▶ _Required work_:
Update the listing below by replacing every "Choices" with "Options" and keeping everything else unchanged. Leave the pictures out of your answer.

▶ _Available data_:

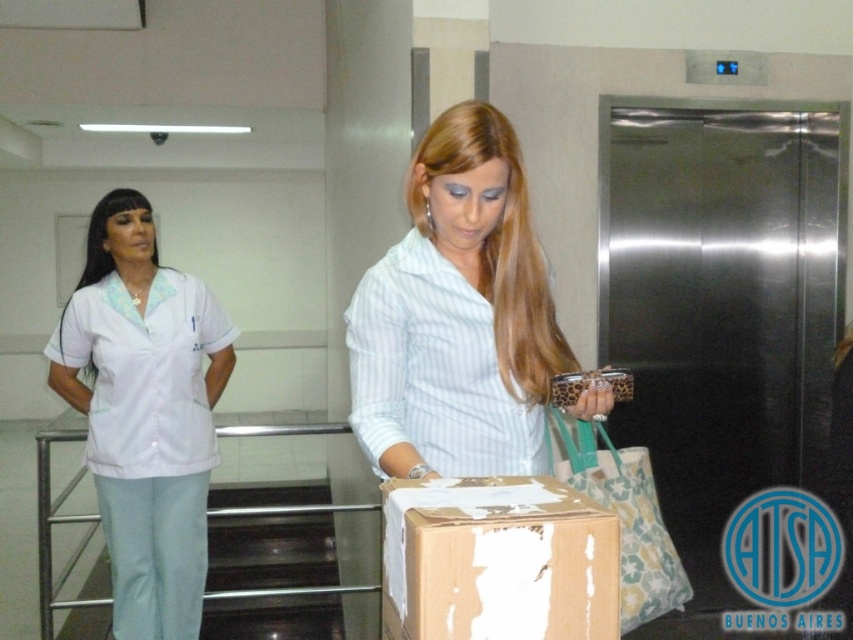
Question: Can you confirm if light blue striped shirt at center is positioned below patterned fabric shopping bag at center?

Choices:
 (A) yes
 (B) no

Answer: (B)

Question: Is white fabric uniform at left wider than patterned fabric shopping bag at center?

Choices:
 (A) no
 (B) yes

Answer: (B)

Question: Estimate the real-world distances between objects in this image. Which object is farther from the brown cardboard box at center?

Choices:
 (A) white fabric uniform at left
 (B) patterned fabric shopping bag at center
 (C) light blue striped shirt at center

Answer: (A)

Question: Which point appears closest to the camera in this image?

Choices:
 (A) (97, 428)
 (B) (515, 528)
 (C) (671, 577)

Answer: (B)

Question: Estimate the real-world distances between objects in this image. Which object is closer to the white fabric uniform at left?

Choices:
 (A) patterned fabric shopping bag at center
 (B) brown cardboard box at center

Answer: (A)

Question: Is light blue striped shirt at center below patterned fabric shopping bag at center?

Choices:
 (A) yes
 (B) no

Answer: (B)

▶ _The completed task_:
Question: Can you confirm if light blue striped shirt at center is positioned below patterned fabric shopping bag at center?

Options:
 (A) yes
 (B) no

Answer: (B)

Question: Is white fabric uniform at left wider than patterned fabric shopping bag at center?

Options:
 (A) no
 (B) yes

Answer: (B)

Question: Estimate the real-world distances between objects in this image. Which object is farther from the brown cardboard box at center?

Options:
 (A) white fabric uniform at left
 (B) patterned fabric shopping bag at center
 (C) light blue striped shirt at center

Answer: (A)

Question: Which point appears closest to the camera in this image?

Options:
 (A) (97, 428)
 (B) (515, 528)
 (C) (671, 577)

Answer: (B)

Question: Estimate the real-world distances between objects in this image. Which object is closer to the white fabric uniform at left?

Options:
 (A) patterned fabric shopping bag at center
 (B) brown cardboard box at center

Answer: (A)

Question: Is light blue striped shirt at center below patterned fabric shopping bag at center?

Options:
 (A) yes
 (B) no

Answer: (B)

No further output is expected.